> _Available records_
+ + +

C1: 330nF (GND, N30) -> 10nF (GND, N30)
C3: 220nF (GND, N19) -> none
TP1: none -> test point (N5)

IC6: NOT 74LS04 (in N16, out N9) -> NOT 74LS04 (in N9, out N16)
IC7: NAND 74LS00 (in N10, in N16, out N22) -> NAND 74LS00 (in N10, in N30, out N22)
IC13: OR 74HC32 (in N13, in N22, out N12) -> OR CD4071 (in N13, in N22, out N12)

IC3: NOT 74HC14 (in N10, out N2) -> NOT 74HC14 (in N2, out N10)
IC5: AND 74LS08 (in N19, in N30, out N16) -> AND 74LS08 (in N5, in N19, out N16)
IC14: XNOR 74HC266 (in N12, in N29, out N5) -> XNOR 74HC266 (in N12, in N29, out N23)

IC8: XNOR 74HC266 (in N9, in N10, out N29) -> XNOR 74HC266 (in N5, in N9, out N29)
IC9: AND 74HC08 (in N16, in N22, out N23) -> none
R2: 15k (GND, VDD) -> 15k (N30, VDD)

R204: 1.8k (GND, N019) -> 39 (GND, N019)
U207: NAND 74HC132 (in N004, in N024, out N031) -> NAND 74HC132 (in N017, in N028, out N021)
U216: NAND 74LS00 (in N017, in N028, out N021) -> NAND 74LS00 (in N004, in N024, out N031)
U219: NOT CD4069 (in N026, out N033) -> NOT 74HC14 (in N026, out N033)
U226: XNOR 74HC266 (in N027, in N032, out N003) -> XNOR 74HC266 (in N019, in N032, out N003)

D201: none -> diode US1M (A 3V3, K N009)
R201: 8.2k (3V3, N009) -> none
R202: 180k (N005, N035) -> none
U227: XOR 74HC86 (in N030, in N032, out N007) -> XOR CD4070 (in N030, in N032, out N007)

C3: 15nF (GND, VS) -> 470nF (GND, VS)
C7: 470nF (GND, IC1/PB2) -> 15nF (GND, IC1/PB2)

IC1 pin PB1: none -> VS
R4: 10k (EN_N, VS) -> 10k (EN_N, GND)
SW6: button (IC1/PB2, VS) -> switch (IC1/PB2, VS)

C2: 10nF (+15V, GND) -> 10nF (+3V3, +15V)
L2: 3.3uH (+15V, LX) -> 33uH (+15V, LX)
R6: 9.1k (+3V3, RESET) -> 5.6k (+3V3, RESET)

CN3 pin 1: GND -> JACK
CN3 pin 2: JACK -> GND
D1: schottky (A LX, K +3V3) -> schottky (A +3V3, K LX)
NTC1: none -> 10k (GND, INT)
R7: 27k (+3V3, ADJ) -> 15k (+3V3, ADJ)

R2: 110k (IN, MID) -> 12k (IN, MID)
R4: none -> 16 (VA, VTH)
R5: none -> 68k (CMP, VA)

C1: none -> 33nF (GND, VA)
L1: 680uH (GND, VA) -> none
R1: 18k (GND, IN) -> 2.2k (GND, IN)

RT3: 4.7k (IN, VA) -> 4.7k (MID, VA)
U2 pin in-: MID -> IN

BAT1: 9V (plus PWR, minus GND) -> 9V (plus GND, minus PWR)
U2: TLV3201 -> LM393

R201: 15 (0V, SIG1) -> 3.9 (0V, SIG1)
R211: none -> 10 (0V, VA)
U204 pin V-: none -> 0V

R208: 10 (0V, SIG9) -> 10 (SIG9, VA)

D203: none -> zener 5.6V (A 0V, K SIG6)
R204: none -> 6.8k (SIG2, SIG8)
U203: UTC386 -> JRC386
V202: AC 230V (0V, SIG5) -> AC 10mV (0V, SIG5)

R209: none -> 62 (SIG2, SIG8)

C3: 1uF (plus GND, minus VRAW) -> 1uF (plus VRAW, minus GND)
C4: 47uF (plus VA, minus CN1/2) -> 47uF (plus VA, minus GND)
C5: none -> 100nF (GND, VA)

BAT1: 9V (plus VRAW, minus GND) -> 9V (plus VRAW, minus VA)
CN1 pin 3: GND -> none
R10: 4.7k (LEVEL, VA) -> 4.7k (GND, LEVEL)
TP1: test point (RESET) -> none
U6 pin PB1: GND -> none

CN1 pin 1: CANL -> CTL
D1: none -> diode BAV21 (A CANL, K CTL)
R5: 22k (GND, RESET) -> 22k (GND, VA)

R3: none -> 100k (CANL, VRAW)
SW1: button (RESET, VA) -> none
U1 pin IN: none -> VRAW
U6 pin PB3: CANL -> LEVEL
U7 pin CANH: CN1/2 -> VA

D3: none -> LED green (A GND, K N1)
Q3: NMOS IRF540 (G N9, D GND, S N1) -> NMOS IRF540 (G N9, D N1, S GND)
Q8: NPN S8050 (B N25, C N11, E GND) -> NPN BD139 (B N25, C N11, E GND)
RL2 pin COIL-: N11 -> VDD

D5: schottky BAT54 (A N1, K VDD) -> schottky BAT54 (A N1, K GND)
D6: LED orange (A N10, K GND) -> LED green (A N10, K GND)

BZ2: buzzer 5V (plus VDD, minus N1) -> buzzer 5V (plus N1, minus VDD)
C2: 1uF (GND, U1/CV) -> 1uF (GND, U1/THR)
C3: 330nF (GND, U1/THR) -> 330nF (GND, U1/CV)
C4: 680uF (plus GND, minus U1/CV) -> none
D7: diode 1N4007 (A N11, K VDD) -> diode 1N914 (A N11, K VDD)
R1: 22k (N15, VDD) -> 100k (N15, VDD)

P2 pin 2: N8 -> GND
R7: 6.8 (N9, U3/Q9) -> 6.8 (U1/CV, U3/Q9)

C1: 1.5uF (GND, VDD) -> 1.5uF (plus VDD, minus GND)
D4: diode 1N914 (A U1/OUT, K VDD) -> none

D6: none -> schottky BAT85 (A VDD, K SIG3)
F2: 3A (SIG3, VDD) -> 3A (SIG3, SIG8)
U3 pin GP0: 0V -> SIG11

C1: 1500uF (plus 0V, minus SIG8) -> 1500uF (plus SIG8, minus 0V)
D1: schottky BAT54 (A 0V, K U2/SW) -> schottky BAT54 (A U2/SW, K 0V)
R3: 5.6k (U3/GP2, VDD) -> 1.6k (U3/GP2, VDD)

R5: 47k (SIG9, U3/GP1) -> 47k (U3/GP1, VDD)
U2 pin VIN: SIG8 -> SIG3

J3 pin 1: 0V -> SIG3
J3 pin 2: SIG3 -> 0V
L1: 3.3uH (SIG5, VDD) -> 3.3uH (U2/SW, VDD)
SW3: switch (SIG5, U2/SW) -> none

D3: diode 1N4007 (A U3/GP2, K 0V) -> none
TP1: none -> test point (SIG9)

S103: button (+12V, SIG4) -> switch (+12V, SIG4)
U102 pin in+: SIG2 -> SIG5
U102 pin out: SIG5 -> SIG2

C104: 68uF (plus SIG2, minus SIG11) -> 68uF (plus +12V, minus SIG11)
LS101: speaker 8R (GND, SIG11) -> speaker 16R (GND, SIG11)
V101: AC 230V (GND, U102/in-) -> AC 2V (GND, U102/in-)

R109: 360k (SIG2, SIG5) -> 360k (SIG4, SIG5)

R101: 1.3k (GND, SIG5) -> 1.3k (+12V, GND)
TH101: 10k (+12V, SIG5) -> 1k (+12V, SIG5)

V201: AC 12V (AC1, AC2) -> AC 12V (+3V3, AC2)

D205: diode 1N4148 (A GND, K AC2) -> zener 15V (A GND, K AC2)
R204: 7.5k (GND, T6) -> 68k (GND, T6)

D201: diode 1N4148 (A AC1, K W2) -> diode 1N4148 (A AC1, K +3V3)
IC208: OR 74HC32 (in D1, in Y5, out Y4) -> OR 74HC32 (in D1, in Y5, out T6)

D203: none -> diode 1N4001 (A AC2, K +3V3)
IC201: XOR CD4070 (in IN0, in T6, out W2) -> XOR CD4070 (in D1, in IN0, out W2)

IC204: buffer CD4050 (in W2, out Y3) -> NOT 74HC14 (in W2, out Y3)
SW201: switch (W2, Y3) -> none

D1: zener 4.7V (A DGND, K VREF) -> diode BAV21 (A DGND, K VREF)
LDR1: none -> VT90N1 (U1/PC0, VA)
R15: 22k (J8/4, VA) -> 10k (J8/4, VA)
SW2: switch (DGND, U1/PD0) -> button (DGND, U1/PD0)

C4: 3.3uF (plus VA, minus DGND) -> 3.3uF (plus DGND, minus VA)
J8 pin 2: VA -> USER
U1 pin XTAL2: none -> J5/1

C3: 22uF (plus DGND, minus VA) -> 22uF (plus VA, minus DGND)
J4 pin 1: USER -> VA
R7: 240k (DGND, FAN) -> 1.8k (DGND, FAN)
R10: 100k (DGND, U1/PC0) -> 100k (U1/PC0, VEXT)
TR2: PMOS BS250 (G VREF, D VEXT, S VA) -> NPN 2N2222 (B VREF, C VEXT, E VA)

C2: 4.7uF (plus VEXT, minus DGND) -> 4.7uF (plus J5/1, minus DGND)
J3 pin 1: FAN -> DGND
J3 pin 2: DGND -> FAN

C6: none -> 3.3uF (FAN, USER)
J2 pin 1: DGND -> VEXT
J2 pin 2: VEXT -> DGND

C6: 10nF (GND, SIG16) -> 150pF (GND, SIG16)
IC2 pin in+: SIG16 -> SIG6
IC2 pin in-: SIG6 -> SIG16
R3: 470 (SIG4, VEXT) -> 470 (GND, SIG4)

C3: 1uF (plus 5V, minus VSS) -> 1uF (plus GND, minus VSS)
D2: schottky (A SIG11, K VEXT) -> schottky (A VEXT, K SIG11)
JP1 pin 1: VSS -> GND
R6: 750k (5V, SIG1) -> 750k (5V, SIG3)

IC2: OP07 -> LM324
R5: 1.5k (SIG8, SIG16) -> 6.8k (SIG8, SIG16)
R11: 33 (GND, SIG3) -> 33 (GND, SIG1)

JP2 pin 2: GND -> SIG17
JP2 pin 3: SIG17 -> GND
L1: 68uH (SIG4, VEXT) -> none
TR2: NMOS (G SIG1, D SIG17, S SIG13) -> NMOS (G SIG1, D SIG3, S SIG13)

+ + +

> _Task description_
Only the lines from the one with "R6: 750k (5V, SIG1) -> 750k (5V, SIG3)" through the final line above belong in the answer, each retyped exactly.

> _Exercise response_
R6: 750k (5V, SIG1) -> 750k (5V, SIG3)

IC2: OP07 -> LM324
R5: 1.5k (SIG8, SIG16) -> 6.8k (SIG8, SIG16)
R11: 33 (GND, SIG3) -> 33 (GND, SIG1)

JP2 pin 2: GND -> SIG17
JP2 pin 3: SIG17 -> GND
L1: 68uH (SIG4, VEXT) -> none
TR2: NMOS (G SIG1, D SIG17, S SIG13) -> NMOS (G SIG1, D SIG3, S SIG13)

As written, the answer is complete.